> [WHAT TO WORK ON] List every line of the data below that contains the string "diamond", matching case exactly.

-- Start ENTRIES --

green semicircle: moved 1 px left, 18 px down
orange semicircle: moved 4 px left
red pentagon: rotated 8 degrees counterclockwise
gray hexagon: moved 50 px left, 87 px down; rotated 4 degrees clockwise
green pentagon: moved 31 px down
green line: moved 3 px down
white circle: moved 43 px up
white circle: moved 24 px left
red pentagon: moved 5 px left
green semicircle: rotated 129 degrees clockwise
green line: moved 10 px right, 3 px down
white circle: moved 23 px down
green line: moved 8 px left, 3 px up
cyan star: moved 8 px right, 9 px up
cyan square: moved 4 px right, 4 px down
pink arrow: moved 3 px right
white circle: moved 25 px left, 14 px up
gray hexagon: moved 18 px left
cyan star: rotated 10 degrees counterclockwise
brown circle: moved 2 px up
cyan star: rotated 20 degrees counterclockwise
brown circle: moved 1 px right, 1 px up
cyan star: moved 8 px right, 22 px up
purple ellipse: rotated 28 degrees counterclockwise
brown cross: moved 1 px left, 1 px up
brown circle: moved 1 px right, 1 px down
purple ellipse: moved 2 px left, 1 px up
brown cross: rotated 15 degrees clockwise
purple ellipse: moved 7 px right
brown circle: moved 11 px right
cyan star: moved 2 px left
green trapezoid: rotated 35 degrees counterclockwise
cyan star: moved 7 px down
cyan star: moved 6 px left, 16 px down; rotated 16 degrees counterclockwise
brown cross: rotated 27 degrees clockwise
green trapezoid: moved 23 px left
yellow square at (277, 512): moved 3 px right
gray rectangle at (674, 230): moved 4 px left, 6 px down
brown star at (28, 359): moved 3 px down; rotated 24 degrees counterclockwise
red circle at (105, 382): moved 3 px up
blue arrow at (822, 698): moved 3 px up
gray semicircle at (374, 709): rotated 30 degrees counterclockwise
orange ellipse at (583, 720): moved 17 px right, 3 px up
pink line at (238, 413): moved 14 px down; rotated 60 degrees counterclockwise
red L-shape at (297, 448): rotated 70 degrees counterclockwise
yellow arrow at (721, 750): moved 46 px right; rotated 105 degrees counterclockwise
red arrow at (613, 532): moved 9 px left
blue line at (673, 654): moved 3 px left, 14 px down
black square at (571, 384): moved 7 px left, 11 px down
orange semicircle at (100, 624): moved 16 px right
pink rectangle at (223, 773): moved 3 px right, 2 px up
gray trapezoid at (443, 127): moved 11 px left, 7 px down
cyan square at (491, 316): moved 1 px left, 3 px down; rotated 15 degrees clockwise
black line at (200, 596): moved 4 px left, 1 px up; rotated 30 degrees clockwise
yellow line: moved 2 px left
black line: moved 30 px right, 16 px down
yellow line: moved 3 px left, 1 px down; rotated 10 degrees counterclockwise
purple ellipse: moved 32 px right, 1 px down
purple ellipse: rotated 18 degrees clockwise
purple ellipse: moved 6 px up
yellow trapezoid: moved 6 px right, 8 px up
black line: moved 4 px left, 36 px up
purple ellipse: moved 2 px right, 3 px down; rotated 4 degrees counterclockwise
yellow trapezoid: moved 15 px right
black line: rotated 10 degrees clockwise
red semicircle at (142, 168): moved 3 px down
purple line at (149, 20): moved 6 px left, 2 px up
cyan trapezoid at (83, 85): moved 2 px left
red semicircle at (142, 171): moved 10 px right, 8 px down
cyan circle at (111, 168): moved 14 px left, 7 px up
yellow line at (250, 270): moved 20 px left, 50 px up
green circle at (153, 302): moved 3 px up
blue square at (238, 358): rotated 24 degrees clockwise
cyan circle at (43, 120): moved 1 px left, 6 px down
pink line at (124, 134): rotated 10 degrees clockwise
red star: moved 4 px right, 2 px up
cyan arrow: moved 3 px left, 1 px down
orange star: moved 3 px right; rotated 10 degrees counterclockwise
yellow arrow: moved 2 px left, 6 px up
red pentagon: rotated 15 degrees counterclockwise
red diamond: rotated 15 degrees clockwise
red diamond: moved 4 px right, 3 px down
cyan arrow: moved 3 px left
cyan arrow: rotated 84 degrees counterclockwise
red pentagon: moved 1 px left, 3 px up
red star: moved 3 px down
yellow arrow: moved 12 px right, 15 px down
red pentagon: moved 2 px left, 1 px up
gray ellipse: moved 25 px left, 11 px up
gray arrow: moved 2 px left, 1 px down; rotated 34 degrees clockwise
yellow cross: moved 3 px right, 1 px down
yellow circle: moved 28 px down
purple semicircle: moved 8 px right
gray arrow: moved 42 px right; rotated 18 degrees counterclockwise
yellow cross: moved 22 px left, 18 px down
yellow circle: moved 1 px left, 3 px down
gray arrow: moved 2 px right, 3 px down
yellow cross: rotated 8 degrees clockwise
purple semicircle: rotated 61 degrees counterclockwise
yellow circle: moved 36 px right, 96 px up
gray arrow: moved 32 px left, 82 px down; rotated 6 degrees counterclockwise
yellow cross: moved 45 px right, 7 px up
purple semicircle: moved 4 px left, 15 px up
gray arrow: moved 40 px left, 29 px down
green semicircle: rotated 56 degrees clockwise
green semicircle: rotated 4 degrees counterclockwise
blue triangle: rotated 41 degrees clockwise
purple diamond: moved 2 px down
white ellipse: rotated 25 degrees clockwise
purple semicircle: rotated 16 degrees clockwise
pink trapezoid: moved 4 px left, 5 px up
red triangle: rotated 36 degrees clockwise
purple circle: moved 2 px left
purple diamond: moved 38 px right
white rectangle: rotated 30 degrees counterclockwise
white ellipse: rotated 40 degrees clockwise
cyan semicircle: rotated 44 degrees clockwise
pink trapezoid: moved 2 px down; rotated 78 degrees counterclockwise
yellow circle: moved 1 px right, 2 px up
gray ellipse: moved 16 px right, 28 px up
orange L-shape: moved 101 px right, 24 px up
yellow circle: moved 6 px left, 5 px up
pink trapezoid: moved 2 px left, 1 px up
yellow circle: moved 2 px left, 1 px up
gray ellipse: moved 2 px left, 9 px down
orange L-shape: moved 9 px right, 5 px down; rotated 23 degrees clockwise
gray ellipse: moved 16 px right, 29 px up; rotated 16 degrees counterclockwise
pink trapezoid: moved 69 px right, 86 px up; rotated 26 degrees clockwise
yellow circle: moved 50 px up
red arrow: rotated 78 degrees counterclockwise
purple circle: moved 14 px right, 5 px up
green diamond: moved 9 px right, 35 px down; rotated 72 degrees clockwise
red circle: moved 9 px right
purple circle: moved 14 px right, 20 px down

-- End ENTRIES --

> [FULL SOLUTION]
red diamond: rotated 15 degrees clockwise
red diamond: moved 4 px right, 3 px down
purple diamond: moved 2 px down
purple diamond: moved 38 px right
green diamond: moved 9 px right, 35 px down; rotated 72 degrees clockwise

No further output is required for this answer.